Your objective:
Set down the records again. Every word and mark must match exactly.

Saved entries
________________________

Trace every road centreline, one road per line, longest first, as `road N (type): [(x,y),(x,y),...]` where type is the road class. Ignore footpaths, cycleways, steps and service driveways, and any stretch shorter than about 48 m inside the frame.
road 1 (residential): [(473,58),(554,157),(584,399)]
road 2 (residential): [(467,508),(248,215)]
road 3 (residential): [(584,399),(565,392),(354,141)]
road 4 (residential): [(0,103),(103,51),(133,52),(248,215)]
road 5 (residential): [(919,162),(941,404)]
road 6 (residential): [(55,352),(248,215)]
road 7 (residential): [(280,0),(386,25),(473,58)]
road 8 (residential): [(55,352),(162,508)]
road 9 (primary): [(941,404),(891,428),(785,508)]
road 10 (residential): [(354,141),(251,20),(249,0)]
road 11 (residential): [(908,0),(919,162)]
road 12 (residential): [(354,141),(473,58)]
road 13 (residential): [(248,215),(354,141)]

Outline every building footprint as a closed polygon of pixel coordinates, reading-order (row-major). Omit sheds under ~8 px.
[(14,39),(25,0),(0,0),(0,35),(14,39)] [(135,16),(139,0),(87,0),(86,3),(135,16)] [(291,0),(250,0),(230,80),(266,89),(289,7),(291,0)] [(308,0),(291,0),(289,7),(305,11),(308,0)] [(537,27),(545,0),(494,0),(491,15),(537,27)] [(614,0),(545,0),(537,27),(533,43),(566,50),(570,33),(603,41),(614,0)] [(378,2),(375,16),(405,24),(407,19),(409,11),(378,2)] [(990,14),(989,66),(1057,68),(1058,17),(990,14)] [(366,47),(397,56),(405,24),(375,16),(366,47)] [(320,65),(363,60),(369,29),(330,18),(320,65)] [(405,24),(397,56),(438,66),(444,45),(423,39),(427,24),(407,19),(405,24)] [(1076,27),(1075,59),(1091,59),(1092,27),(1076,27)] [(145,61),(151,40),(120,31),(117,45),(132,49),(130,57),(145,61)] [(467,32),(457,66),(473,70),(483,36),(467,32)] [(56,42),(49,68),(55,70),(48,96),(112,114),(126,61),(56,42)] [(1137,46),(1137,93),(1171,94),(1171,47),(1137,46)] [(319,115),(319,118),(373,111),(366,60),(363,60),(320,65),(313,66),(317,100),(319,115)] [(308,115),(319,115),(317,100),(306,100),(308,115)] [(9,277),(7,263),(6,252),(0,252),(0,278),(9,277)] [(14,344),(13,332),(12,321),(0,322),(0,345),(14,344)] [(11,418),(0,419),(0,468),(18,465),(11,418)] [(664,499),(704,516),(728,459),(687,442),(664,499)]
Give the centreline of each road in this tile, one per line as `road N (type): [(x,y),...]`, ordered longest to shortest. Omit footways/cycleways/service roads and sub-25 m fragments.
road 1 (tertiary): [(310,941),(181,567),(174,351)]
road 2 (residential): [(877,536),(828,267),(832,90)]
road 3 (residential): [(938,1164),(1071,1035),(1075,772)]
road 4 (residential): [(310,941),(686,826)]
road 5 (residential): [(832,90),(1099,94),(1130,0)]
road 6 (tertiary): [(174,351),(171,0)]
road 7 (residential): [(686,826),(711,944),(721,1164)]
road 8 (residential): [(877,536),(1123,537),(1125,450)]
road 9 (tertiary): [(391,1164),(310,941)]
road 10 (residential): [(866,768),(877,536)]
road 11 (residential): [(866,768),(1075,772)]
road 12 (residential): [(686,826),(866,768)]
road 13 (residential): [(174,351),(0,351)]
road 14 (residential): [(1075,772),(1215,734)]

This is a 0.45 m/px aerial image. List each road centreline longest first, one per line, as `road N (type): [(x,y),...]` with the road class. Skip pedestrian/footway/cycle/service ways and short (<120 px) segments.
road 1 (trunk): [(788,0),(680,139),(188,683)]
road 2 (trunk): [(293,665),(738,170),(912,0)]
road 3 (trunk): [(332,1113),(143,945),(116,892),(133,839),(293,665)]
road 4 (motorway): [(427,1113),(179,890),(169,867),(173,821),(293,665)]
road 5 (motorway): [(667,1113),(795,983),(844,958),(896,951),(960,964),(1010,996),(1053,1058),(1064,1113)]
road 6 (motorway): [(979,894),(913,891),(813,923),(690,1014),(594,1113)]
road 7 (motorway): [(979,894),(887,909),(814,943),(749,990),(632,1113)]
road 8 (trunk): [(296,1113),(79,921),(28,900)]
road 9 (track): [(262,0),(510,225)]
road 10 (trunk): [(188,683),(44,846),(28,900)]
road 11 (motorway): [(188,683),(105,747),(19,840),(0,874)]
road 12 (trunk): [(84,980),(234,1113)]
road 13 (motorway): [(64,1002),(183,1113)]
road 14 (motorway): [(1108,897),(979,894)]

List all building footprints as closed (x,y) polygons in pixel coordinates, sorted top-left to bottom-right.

________________________

Exercise answer:
Trace every road centreline, one road per line, longest first, as `road N (type): [(x,y),(x,y),...]` where type is the road class. Ignore footpaths, cycleways, steps and service driveways, and any stretch shorter than about 48 m inside the frame.
road 1 (residential): [(473,58),(554,157),(584,399)]
road 2 (residential): [(467,508),(248,215)]
road 3 (residential): [(584,399),(565,392),(354,141)]
road 4 (residential): [(0,103),(103,51),(133,52),(248,215)]
road 5 (residential): [(919,162),(941,404)]
road 6 (residential): [(55,352),(248,215)]
road 7 (residential): [(280,0),(386,25),(473,58)]
road 8 (residential): [(55,352),(162,508)]
road 9 (primary): [(941,404),(891,428),(785,508)]
road 10 (residential): [(354,141),(251,20),(249,0)]
road 11 (residential): [(908,0),(919,162)]
road 12 (residential): [(354,141),(473,58)]
road 13 (residential): [(248,215),(354,141)]

Outline every building footprint as a closed polygon of pixel coordinates, reading-order (row-major). Omit sheds under ~8 px.
[(14,39),(25,0),(0,0),(0,35),(14,39)] [(135,16),(139,0),(87,0),(86,3),(135,16)] [(291,0),(250,0),(230,80),(266,89),(289,7),(291,0)] [(308,0),(291,0),(289,7),(305,11),(308,0)] [(537,27),(545,0),(494,0),(491,15),(537,27)] [(614,0),(545,0),(537,27),(533,43),(566,50),(570,33),(603,41),(614,0)] [(378,2),(375,16),(405,24),(407,19),(409,11),(378,2)] [(990,14),(989,66),(1057,68),(1058,17),(990,14)] [(366,47),(397,56),(405,24),(375,16),(366,47)] [(320,65),(363,60),(369,29),(330,18),(320,65)] [(405,24),(397,56),(438,66),(444,45),(423,39),(427,24),(407,19),(405,24)] [(1076,27),(1075,59),(1091,59),(1092,27),(1076,27)] [(145,61),(151,40),(120,31),(117,45),(132,49),(130,57),(145,61)] [(467,32),(457,66),(473,70),(483,36),(467,32)] [(56,42),(49,68),(55,70),(48,96),(112,114),(126,61),(56,42)] [(1137,46),(1137,93),(1171,94),(1171,47),(1137,46)] [(319,115),(319,118),(373,111),(366,60),(363,60),(320,65),(313,66),(317,100),(319,115)] [(308,115),(319,115),(317,100),(306,100),(308,115)] [(9,277),(7,263),(6,252),(0,252),(0,278),(9,277)] [(14,344),(13,332),(12,321),(0,322),(0,345),(14,344)] [(11,418),(0,419),(0,468),(18,465),(11,418)] [(664,499),(704,516),(728,459),(687,442),(664,499)]
Give the centreline of each road in this tile, one per line as `road N (type): [(x,y),...]`, ordered longest to shortest. Omit footways/cycleways/service roads and sub-25 m fragments.
road 1 (tertiary): [(310,941),(181,567),(174,351)]
road 2 (residential): [(877,536),(828,267),(832,90)]
road 3 (residential): [(938,1164),(1071,1035),(1075,772)]
road 4 (residential): [(310,941),(686,826)]
road 5 (residential): [(832,90),(1099,94),(1130,0)]
road 6 (tertiary): [(174,351),(171,0)]
road 7 (residential): [(686,826),(711,944),(721,1164)]
road 8 (residential): [(877,536),(1123,537),(1125,450)]
road 9 (tertiary): [(391,1164),(310,941)]
road 10 (residential): [(866,768),(877,536)]
road 11 (residential): [(866,768),(1075,772)]
road 12 (residential): [(686,826),(866,768)]
road 13 (residential): [(174,351),(0,351)]
road 14 (residential): [(1075,772),(1215,734)]

This is a 0.45 m/px aerial image. List each road centreline longest first, one per line, as `road N (type): [(x,y),...]` with the road class. Skip pedestrian/footway/cycle/service ways and short (<120 px) segments.
road 1 (trunk): [(788,0),(680,139),(188,683)]
road 2 (trunk): [(293,665),(738,170),(912,0)]
road 3 (trunk): [(332,1113),(143,945),(116,892),(133,839),(293,665)]
road 4 (motorway): [(427,1113),(179,890),(169,867),(173,821),(293,665)]
road 5 (motorway): [(667,1113),(795,983),(844,958),(896,951),(960,964),(1010,996),(1053,1058),(1064,1113)]
road 6 (motorway): [(979,894),(913,891),(813,923),(690,1014),(594,1113)]
road 7 (motorway): [(979,894),(887,909),(814,943),(749,990),(632,1113)]
road 8 (trunk): [(296,1113),(79,921),(28,900)]
road 9 (track): [(262,0),(510,225)]
road 10 (trunk): [(188,683),(44,846),(28,900)]
road 11 (motorway): [(188,683),(105,747),(19,840),(0,874)]
road 12 (trunk): [(84,980),(234,1113)]
road 13 (motorway): [(64,1002),(183,1113)]
road 14 (motorway): [(1108,897),(979,894)]

List all building footprints as closed (x,y) polygons in pixel coordinates, sorted top-left to bottom-right.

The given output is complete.